### How to complete this task
What is needed is an exact copy of all the entries below.

*** Opening of Supplied material ***

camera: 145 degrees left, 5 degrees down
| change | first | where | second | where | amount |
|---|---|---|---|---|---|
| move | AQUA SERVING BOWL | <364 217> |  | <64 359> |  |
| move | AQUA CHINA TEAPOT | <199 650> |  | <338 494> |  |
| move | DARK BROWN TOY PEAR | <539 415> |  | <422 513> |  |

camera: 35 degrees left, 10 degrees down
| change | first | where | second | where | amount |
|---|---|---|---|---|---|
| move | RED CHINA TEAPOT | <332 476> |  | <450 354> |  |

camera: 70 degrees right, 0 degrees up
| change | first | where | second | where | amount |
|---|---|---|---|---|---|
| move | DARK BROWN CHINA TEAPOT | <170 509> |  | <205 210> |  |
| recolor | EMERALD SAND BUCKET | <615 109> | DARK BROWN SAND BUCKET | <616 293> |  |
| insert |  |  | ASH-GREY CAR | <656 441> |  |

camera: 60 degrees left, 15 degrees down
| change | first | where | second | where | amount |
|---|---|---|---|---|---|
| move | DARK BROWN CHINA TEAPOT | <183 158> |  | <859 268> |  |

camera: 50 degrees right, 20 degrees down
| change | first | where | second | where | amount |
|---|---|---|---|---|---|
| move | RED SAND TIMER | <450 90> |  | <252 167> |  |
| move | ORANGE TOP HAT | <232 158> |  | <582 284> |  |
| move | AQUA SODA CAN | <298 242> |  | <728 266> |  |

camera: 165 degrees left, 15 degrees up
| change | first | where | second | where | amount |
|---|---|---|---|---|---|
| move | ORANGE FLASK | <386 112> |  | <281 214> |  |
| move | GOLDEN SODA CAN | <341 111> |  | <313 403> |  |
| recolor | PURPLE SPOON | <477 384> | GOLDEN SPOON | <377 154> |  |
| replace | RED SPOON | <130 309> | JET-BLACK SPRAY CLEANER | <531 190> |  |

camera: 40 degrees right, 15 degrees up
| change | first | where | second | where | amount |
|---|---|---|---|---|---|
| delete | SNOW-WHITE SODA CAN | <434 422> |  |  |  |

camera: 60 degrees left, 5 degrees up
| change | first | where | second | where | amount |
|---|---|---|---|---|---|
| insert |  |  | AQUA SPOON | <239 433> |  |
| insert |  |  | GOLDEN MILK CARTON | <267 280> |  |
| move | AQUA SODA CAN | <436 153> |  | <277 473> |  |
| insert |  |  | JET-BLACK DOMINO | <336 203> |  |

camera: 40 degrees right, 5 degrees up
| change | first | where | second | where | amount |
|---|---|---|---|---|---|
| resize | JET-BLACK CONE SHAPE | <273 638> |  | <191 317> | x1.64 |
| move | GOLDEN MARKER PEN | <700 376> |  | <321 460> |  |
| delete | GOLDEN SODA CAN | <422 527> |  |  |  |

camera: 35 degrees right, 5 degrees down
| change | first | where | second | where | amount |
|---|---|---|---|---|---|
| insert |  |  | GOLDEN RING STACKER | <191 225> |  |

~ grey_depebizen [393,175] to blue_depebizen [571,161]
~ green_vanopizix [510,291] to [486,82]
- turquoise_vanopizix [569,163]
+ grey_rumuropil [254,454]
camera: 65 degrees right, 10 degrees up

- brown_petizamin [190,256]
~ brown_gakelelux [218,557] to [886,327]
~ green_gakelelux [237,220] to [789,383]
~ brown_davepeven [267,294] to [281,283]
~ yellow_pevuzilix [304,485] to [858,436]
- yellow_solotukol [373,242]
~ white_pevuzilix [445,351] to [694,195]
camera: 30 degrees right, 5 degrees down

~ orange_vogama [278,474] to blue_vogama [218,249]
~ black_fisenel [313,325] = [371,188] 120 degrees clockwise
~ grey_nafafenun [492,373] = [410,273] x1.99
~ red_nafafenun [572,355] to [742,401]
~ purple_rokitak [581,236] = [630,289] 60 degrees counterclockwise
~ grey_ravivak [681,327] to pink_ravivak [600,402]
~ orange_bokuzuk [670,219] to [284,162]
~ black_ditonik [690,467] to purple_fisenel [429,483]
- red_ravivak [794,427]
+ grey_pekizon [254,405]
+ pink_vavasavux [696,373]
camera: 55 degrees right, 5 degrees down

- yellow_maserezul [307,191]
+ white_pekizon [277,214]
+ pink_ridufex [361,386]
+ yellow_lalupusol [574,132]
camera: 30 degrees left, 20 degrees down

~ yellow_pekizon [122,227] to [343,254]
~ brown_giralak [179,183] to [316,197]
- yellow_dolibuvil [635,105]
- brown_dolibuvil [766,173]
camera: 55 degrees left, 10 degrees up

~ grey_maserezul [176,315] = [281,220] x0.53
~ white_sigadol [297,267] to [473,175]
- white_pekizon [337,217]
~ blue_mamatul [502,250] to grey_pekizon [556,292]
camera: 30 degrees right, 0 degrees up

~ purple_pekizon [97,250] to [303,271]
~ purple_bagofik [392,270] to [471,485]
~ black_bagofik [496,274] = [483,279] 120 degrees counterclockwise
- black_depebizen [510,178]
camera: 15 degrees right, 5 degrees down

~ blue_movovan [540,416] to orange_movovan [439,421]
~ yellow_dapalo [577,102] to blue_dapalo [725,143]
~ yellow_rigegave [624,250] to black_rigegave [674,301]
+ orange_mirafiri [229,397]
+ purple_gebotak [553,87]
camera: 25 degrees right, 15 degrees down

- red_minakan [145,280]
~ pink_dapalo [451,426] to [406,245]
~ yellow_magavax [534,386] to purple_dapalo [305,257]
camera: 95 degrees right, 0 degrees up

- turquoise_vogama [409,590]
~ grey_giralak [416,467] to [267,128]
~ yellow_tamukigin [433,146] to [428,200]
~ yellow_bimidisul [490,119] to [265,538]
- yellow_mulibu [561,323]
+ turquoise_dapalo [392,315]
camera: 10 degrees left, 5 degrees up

*** Close of Supplied material ***

### Answer to the problem
camera: 145 degrees left, 5 degrees down
| change | first | where | second | where | amount |
|---|---|---|---|---|---|
| move | AQUA SERVING BOWL | <364 217> |  | <64 359> |  |
| move | AQUA CHINA TEAPOT | <199 650> |  | <338 494> |  |
| move | DARK BROWN TOY PEAR | <539 415> |  | <422 513> |  |

camera: 35 degrees left, 10 degrees down
| change | first | where | second | where | amount |
|---|---|---|---|---|---|
| move | RED CHINA TEAPOT | <332 476> |  | <450 354> |  |

camera: 70 degrees right, 0 degrees up
| change | first | where | second | where | amount |
|---|---|---|---|---|---|
| move | DARK BROWN CHINA TEAPOT | <170 509> |  | <205 210> |  |
| recolor | EMERALD SAND BUCKET | <615 109> | DARK BROWN SAND BUCKET | <616 293> |  |
| insert |  |  | ASH-GREY CAR | <656 441> |  |

camera: 60 degrees left, 15 degrees down
| change | first | where | second | where | amount |
|---|---|---|---|---|---|
| move | DARK BROWN CHINA TEAPOT | <183 158> |  | <859 268> |  |

camera: 50 degrees right, 20 degrees down
| change | first | where | second | where | amount |
|---|---|---|---|---|---|
| move | RED SAND TIMER | <450 90> |  | <252 167> |  |
| move | ORANGE TOP HAT | <232 158> |  | <582 284> |  |
| move | AQUA SODA CAN | <298 242> |  | <728 266> |  |

camera: 165 degrees left, 15 degrees up
| change | first | where | second | where | amount |
|---|---|---|---|---|---|
| move | ORANGE FLASK | <386 112> |  | <281 214> |  |
| move | GOLDEN SODA CAN | <341 111> |  | <313 403> |  |
| recolor | PURPLE SPOON | <477 384> | GOLDEN SPOON | <377 154> |  |
| replace | RED SPOON | <130 309> | JET-BLACK SPRAY CLEANER | <531 190> |  |

camera: 40 degrees right, 15 degrees up
| change | first | where | second | where | amount |
|---|---|---|---|---|---|
| delete | SNOW-WHITE SODA CAN | <434 422> |  |  |  |

camera: 60 degrees left, 5 degrees up
| change | first | where | second | where | amount |
|---|---|---|---|---|---|
| insert |  |  | AQUA SPOON | <239 433> |  |
| insert |  |  | GOLDEN MILK CARTON | <267 280> |  |
| move | AQUA SODA CAN | <436 153> |  | <277 473> |  |
| insert |  |  | JET-BLACK DOMINO | <336 203> |  |

camera: 40 degrees right, 5 degrees up
| change | first | where | second | where | amount |
|---|---|---|---|---|---|
| resize | JET-BLACK CONE SHAPE | <273 638> |  | <191 317> | x1.64 |
| move | GOLDEN MARKER PEN | <700 376> |  | <321 460> |  |
| delete | GOLDEN SODA CAN | <422 527> |  |  |  |

camera: 35 degrees right, 5 degrees down
| change | first | where | second | where | amount |
|---|---|---|---|---|---|
| insert |  |  | GOLDEN RING STACKER | <191 225> |  |

~ grey_depebizen [393,175] to blue_depebizen [571,161]
~ green_vanopizix [510,291] to [486,82]
- turquoise_vanopizix [569,163]
+ grey_rumuropil [254,454]
camera: 65 degrees right, 10 degrees up

- brown_petizamin [190,256]
~ brown_gakelelux [218,557] to [886,327]
~ green_gakelelux [237,220] to [789,383]
~ brown_davepeven [267,294] to [281,283]
~ yellow_pevuzilix [304,485] to [858,436]
- yellow_solotukol [373,242]
~ white_pevuzilix [445,351] to [694,195]
camera: 30 degrees right, 5 degrees down

~ orange_vogama [278,474] to blue_vogama [218,249]
~ black_fisenel [313,325] = [371,188] 120 degrees clockwise
~ grey_nafafenun [492,373] = [410,273] x1.99
~ red_nafafenun [572,355] to [742,401]
~ purple_rokitak [581,236] = [630,289] 60 degrees counterclockwise
~ grey_ravivak [681,327] to pink_ravivak [600,402]
~ orange_bokuzuk [670,219] to [284,162]
~ black_ditonik [690,467] to purple_fisenel [429,483]
- red_ravivak [794,427]
+ grey_pekizon [254,405]
+ pink_vavasavux [696,373]
camera: 55 degrees right, 5 degrees down

- yellow_maserezul [307,191]
+ white_pekizon [277,214]
+ pink_ridufex [361,386]
+ yellow_lalupusol [574,132]
camera: 30 degrees left, 20 degrees down

~ yellow_pekizon [122,227] to [343,254]
~ brown_giralak [179,183] to [316,197]
- yellow_dolibuvil [635,105]
- brown_dolibuvil [766,173]
camera: 55 degrees left, 10 degrees up

~ grey_maserezul [176,315] = [281,220] x0.53
~ white_sigadol [297,267] to [473,175]
- white_pekizon [337,217]
~ blue_mamatul [502,250] to grey_pekizon [556,292]
camera: 30 degrees right, 0 degrees up

~ purple_pekizon [97,250] to [303,271]
~ purple_bagofik [392,270] to [471,485]
~ black_bagofik [496,274] = [483,279] 120 degrees counterclockwise
- black_depebizen [510,178]
camera: 15 degrees right, 5 degrees down

~ blue_movovan [540,416] to orange_movovan [439,421]
~ yellow_dapalo [577,102] to blue_dapalo [725,143]
~ yellow_rigegave [624,250] to black_rigegave [674,301]
+ orange_mirafiri [229,397]
+ purple_gebotak [553,87]
camera: 25 degrees right, 15 degrees down

- red_minakan [145,280]
~ pink_dapalo [451,426] to [406,245]
~ yellow_magavax [534,386] to purple_dapalo [305,257]
camera: 95 degrees right, 0 degrees up

- turquoise_vogama [409,590]
~ grey_giralak [416,467] to [267,128]
~ yellow_tamukigin [433,146] to [428,200]
~ yellow_bimidisul [490,119] to [265,538]
- yellow_mulibu [561,323]
+ turquoise_dapalo [392,315]
camera: 10 degrees left, 5 degrees up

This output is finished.